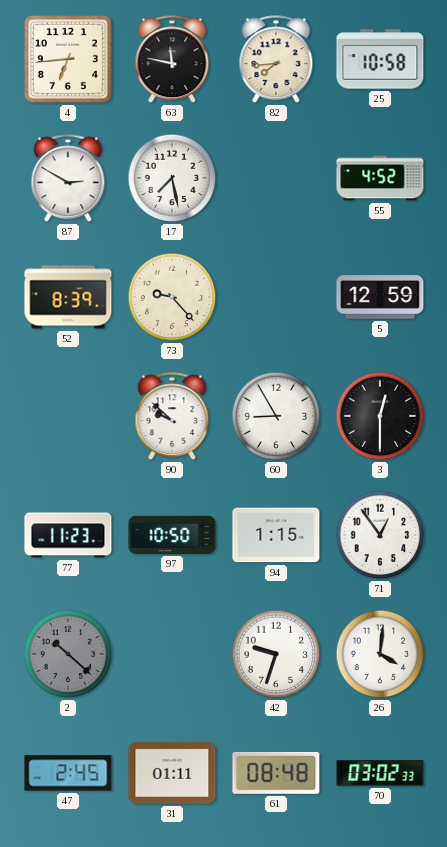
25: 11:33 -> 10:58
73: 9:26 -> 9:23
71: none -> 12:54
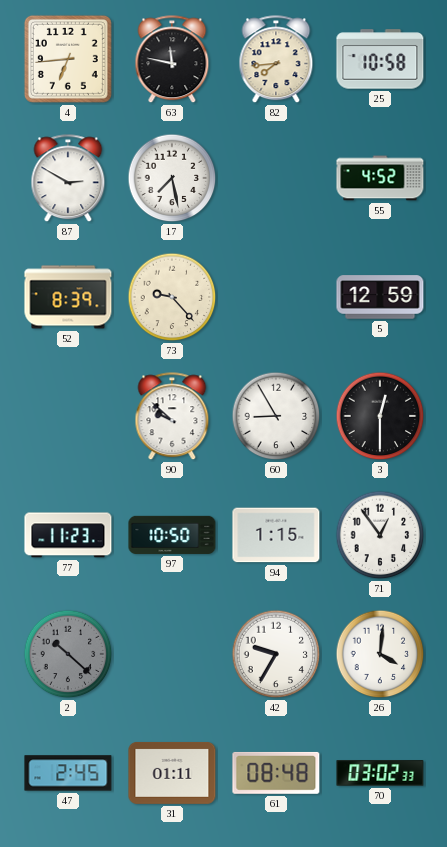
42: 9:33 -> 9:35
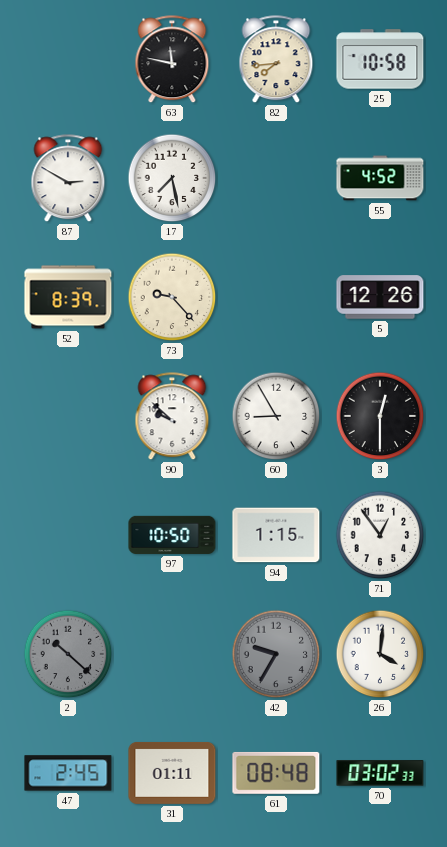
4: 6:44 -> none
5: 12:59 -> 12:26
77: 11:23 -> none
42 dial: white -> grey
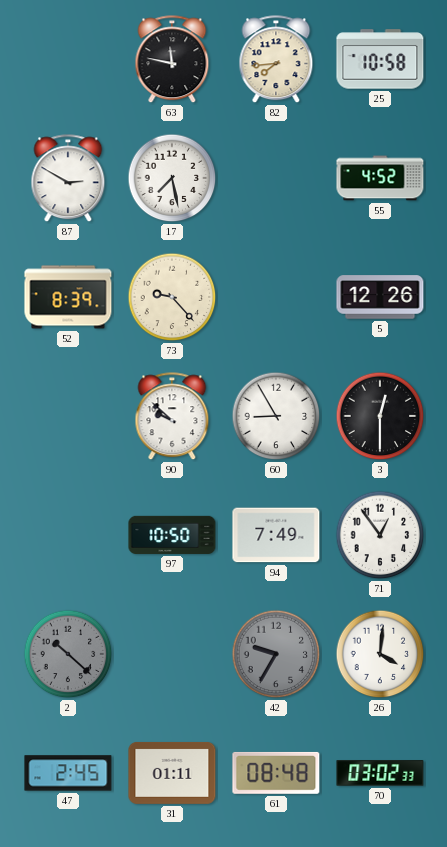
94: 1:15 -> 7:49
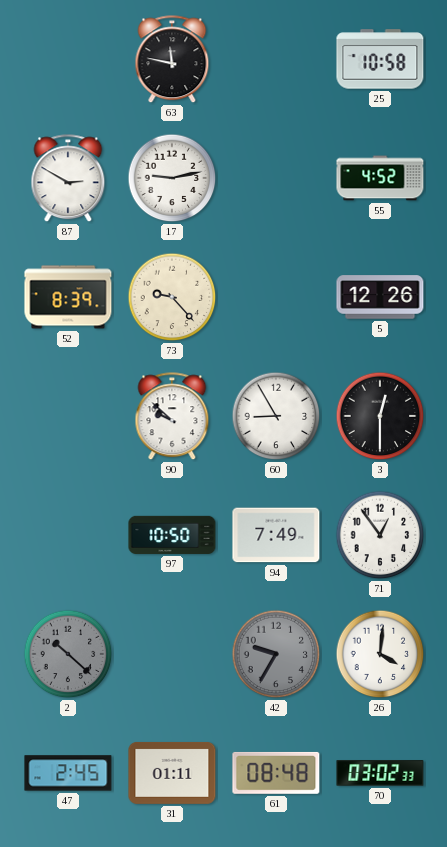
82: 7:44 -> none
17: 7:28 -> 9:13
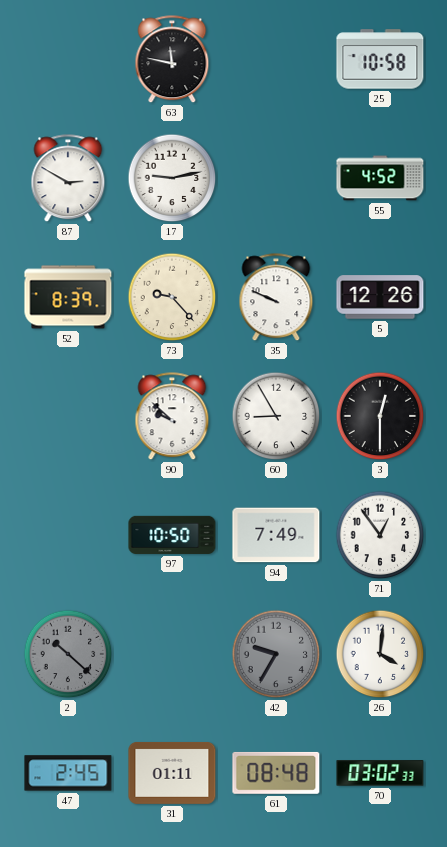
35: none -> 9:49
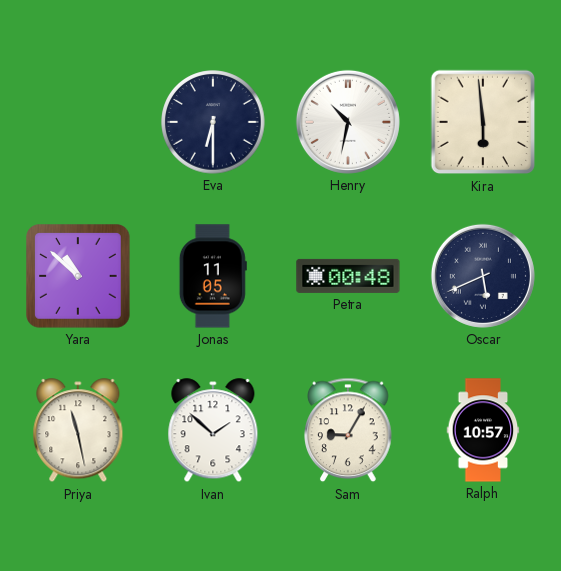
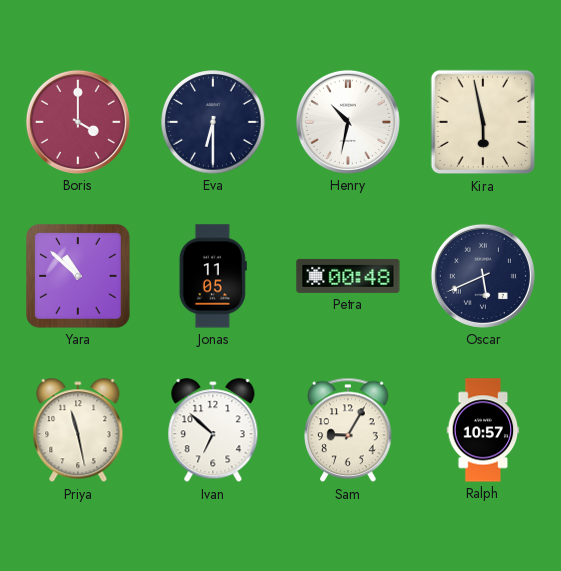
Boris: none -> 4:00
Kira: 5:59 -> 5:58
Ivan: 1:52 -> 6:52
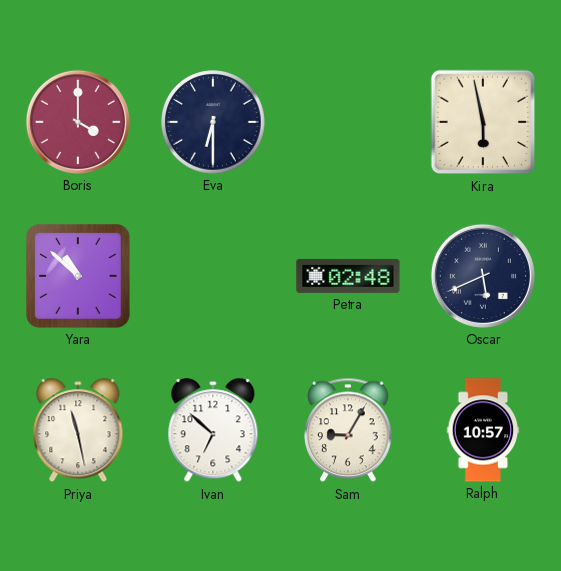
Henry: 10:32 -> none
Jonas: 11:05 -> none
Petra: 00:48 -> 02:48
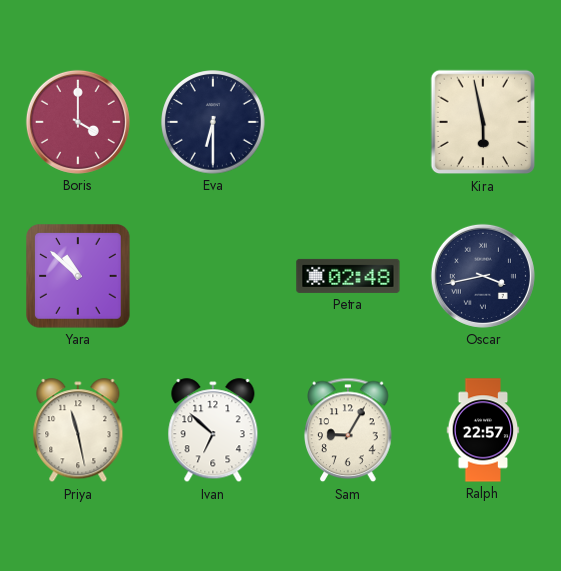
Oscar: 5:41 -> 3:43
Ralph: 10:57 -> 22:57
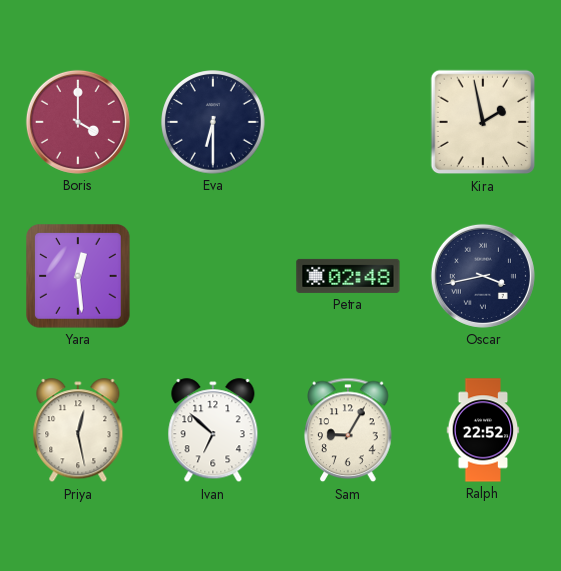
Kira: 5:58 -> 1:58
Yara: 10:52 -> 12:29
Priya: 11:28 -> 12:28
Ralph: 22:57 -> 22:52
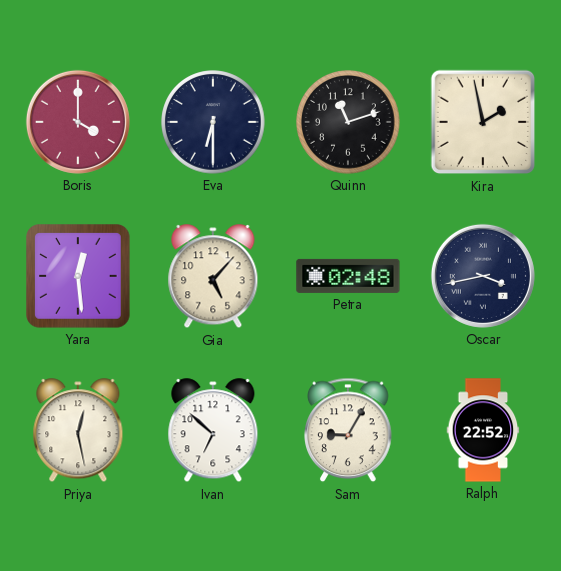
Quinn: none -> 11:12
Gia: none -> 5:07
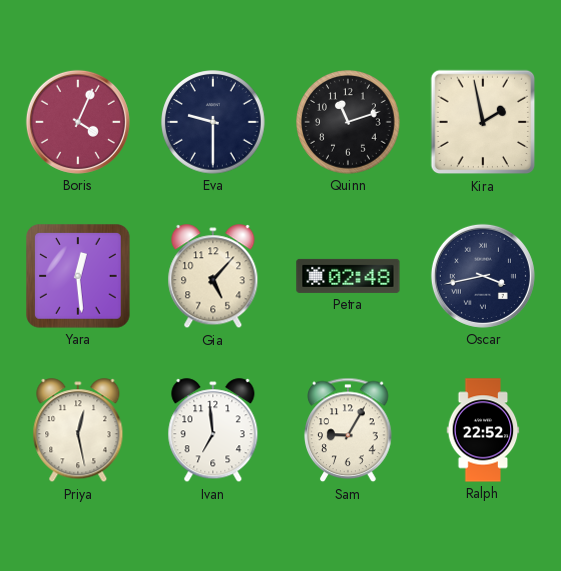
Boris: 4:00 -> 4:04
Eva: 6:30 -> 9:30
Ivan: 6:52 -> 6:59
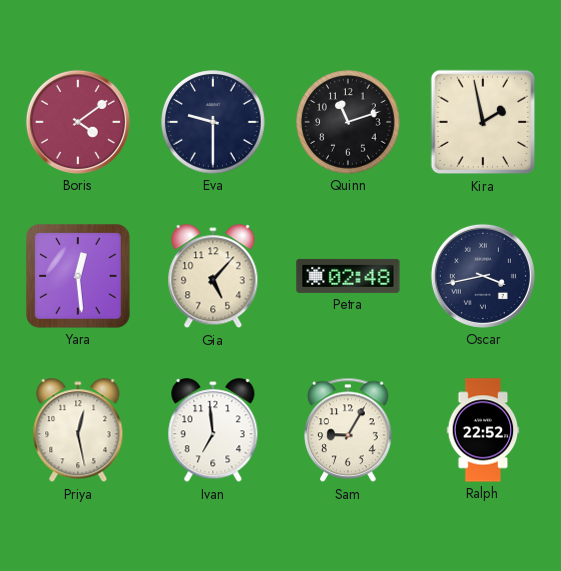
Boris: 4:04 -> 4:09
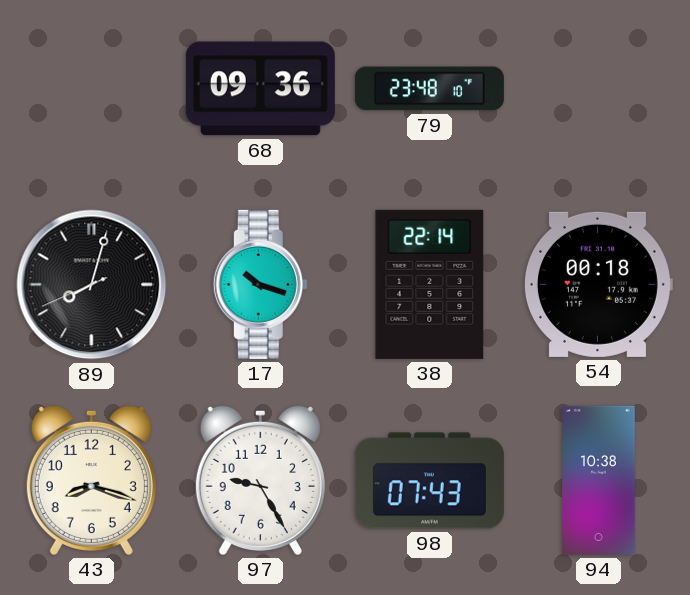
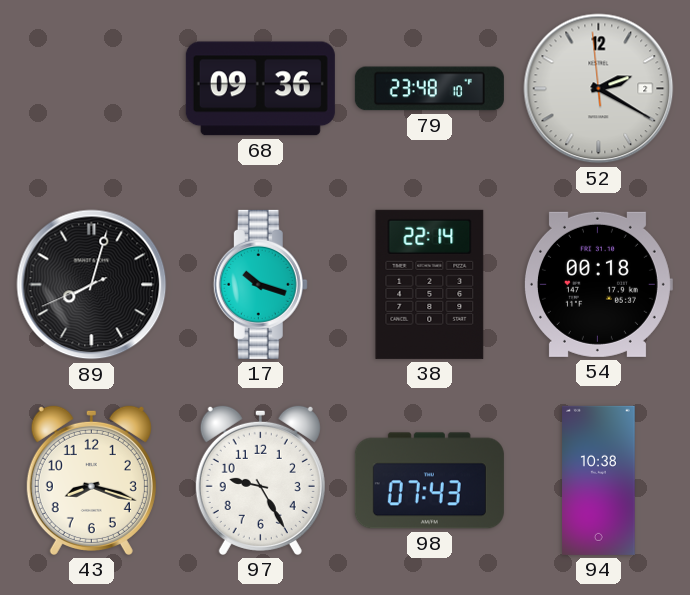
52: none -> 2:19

################

- [Given instruction]
Substitute "no time" for each "none" in the items above and write the lines out again, keeping everything else the same. Leave out the picture lines.

- [The completed task]
25: 11:33 -> 10:58
73: 9:26 -> 9:23
71: no time -> 12:54
42: 9:33 -> 9:35
4: 6:44 -> no time
5: 12:59 -> 12:26
77: 11:23 -> no time
42 dial: white -> grey
94: 1:15 -> 7:49
82: 7:44 -> no time
17: 7:28 -> 9:13
35: no time -> 9:49
Boris: no time -> 4:00
Kira: 5:59 -> 5:58
Ivan: 1:52 -> 6:52
Henry: 10:32 -> no time
Jonas: 11:05 -> no time
Petra: 00:48 -> 02:48
Oscar: 5:41 -> 3:43
Ralph: 10:57 -> 22:57
Kira: 5:58 -> 1:58
Yara: 10:52 -> 12:29
Priya: 11:28 -> 12:28
Ralph: 22:57 -> 22:52
Quinn: no time -> 11:12
Gia: no time -> 5:07
Boris: 4:00 -> 4:04
Eva: 6:30 -> 9:30
Ivan: 6:52 -> 6:59
Boris: 4:04 -> 4:09
52: no time -> 2:19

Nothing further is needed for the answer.